■ Itemized modification records
Segment Open

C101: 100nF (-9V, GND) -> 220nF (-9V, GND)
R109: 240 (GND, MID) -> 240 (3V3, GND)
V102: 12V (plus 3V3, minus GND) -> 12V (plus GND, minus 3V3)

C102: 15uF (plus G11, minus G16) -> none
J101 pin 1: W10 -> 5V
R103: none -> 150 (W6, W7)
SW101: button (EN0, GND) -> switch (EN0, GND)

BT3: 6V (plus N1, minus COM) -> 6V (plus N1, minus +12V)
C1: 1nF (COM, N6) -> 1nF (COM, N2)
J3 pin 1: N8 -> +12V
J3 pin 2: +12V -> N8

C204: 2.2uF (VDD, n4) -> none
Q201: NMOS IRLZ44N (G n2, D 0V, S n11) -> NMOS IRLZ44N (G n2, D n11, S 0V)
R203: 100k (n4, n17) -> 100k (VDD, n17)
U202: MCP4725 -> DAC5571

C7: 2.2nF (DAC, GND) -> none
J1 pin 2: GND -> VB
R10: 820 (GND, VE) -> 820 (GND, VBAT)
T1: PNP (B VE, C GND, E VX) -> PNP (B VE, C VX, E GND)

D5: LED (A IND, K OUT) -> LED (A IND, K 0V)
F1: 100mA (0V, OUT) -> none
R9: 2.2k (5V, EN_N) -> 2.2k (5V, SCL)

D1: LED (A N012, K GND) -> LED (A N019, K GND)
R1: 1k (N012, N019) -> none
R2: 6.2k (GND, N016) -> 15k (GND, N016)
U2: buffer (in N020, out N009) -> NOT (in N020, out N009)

Segment Closed

■ EXERCISE REQUIREMENTS
A complete, exact transcription of the records is needed.

■ RESPONSE
C101: 100nF (-9V, GND) -> 220nF (-9V, GND)
R109: 240 (GND, MID) -> 240 (3V3, GND)
V102: 12V (plus 3V3, minus GND) -> 12V (plus GND, minus 3V3)

C102: 15uF (plus G11, minus G16) -> none
J101 pin 1: W10 -> 5V
R103: none -> 150 (W6, W7)
SW101: button (EN0, GND) -> switch (EN0, GND)

BT3: 6V (plus N1, minus COM) -> 6V (plus N1, minus +12V)
C1: 1nF (COM, N6) -> 1nF (COM, N2)
J3 pin 1: N8 -> +12V
J3 pin 2: +12V -> N8

C204: 2.2uF (VDD, n4) -> none
Q201: NMOS IRLZ44N (G n2, D 0V, S n11) -> NMOS IRLZ44N (G n2, D n11, S 0V)
R203: 100k (n4, n17) -> 100k (VDD, n17)
U202: MCP4725 -> DAC5571

C7: 2.2nF (DAC, GND) -> none
J1 pin 2: GND -> VB
R10: 820 (GND, VE) -> 820 (GND, VBAT)
T1: PNP (B VE, C GND, E VX) -> PNP (B VE, C VX, E GND)

D5: LED (A IND, K OUT) -> LED (A IND, K 0V)
F1: 100mA (0V, OUT) -> none
R9: 2.2k (5V, EN_N) -> 2.2k (5V, SCL)

D1: LED (A N012, K GND) -> LED (A N019, K GND)
R1: 1k (N012, N019) -> none
R2: 6.2k (GND, N016) -> 15k (GND, N016)
U2: buffer (in N020, out N009) -> NOT (in N020, out N009)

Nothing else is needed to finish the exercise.